■ How to complete this task
In the data below, restate exactly the lines from the one with "(638, 524) = (507, 343): none -> green banana" to the final line, both included, but not the pictures.

[Object tracking records]
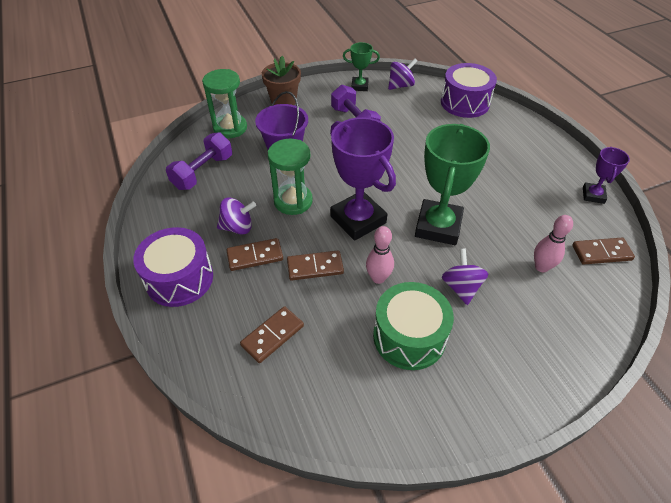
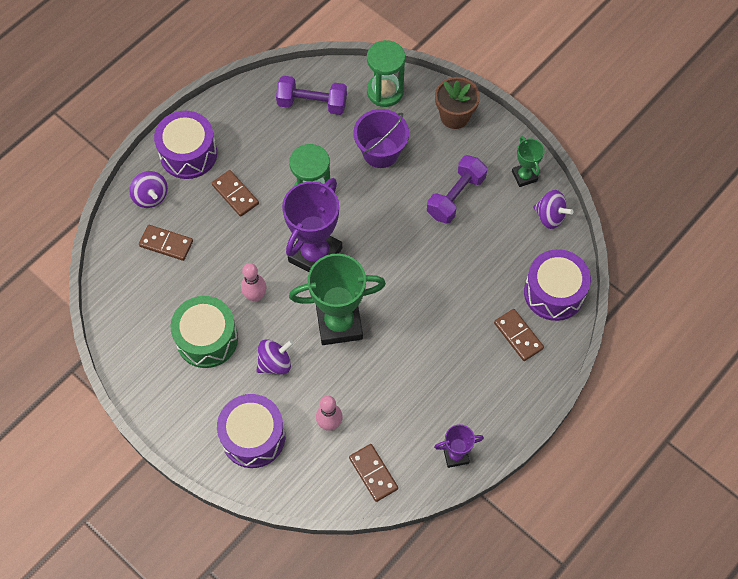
camera: 65 degrees right, 15 degrees up
(237, 227) = (260, 165): purple spinning top -> purple spinning top (151, 196)
(315, 267) = (245, 244): brown domino -> brown domino (518, 336)
(541, 334) = (253, 437): none -> purple drum

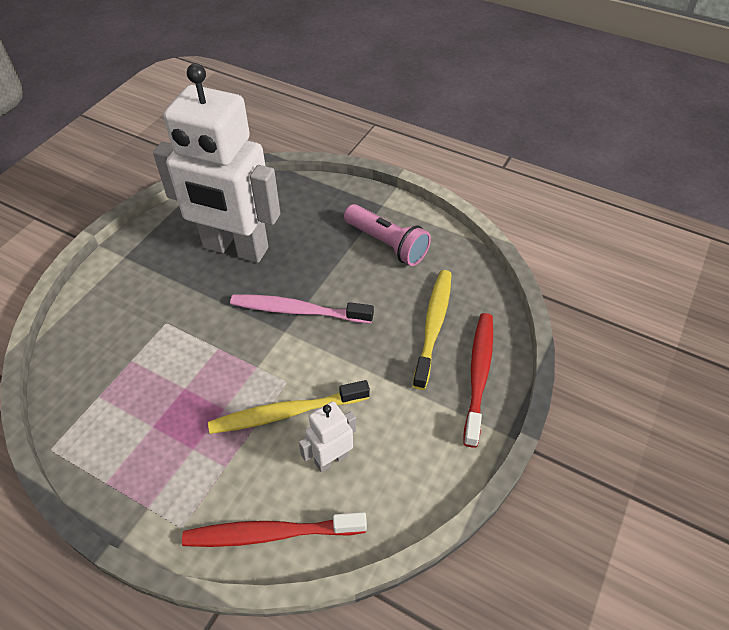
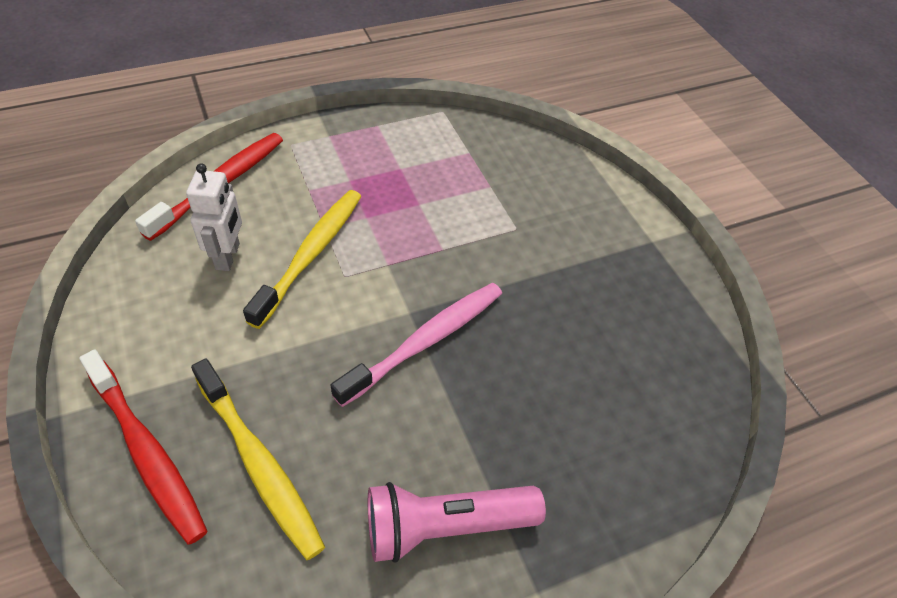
camera: 125 degrees right, 0 degrees up
(235, 248) = (586, 342): white robot -> none

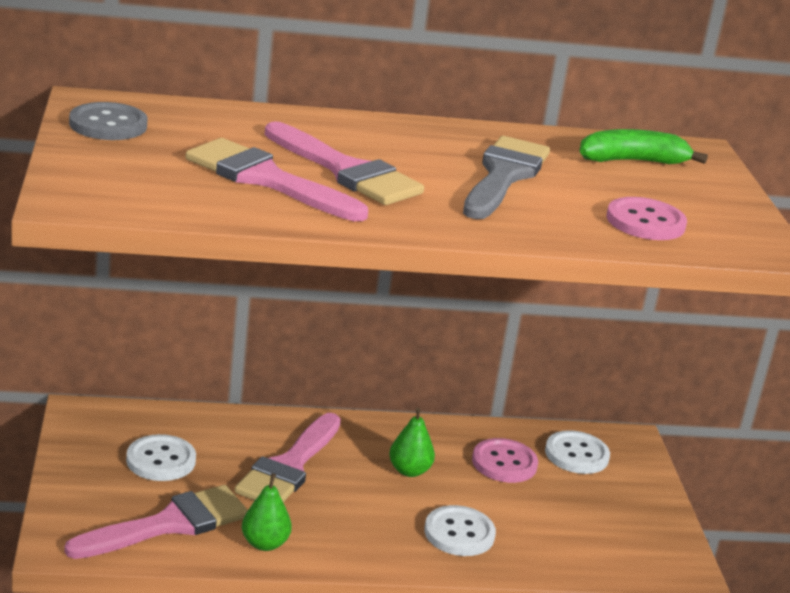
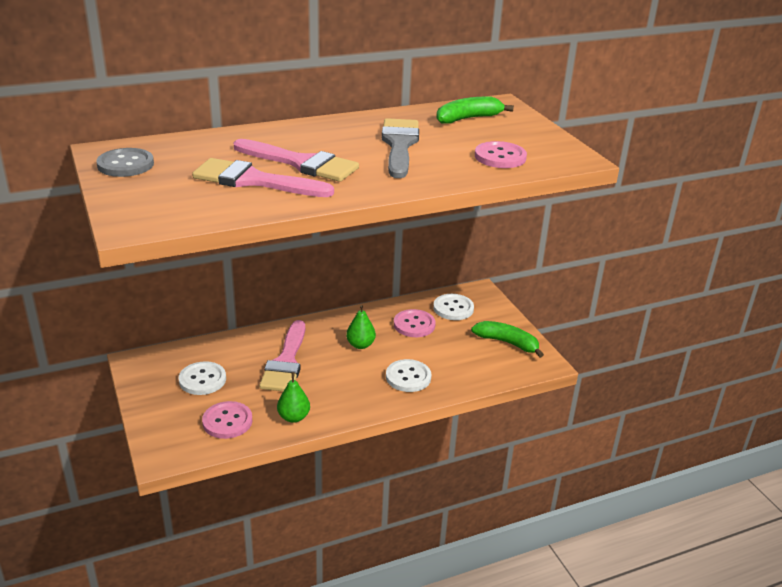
camera: 15 degrees left, 5 degrees up
(169, 524) = (227, 421): pink brush -> pink button
(638, 524) = (507, 343): none -> green banana

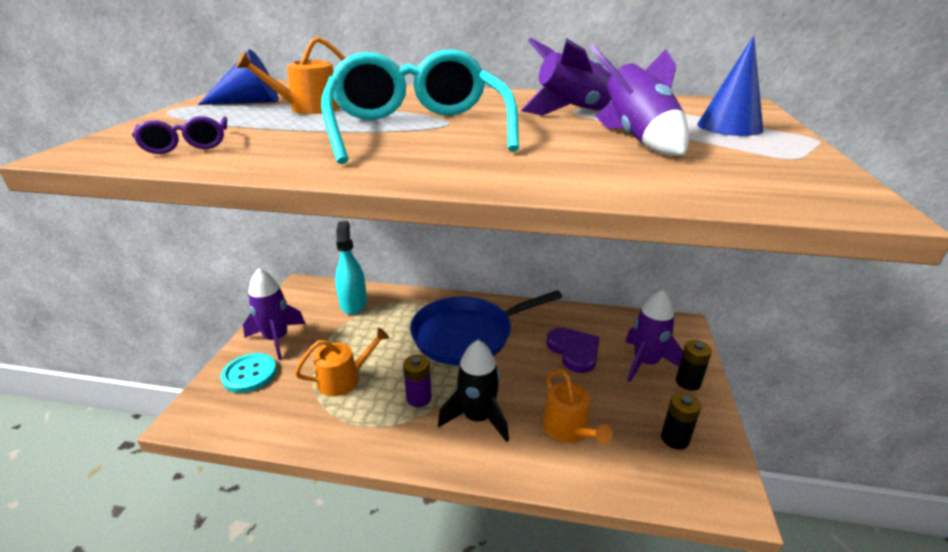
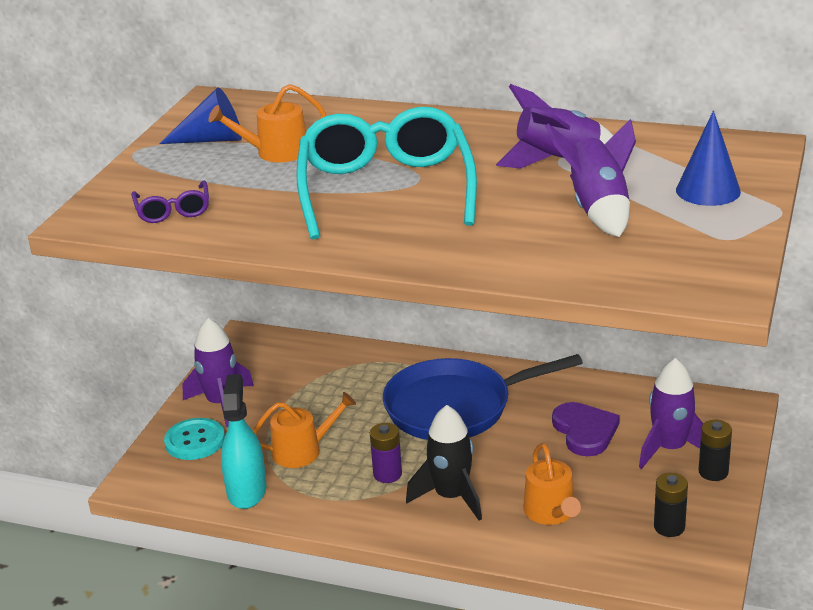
camera: 10 degrees right, 0 degrees up
(353, 304) = (313, 363): turquoise spray bottle -> turquoise spray bottle (246, 491)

■ Response to this exercise
(638, 524) = (507, 343): none -> green banana

camera: 10 degrees right, 0 degrees up
(353, 304) = (313, 363): turquoise spray bottle -> turquoise spray bottle (246, 491)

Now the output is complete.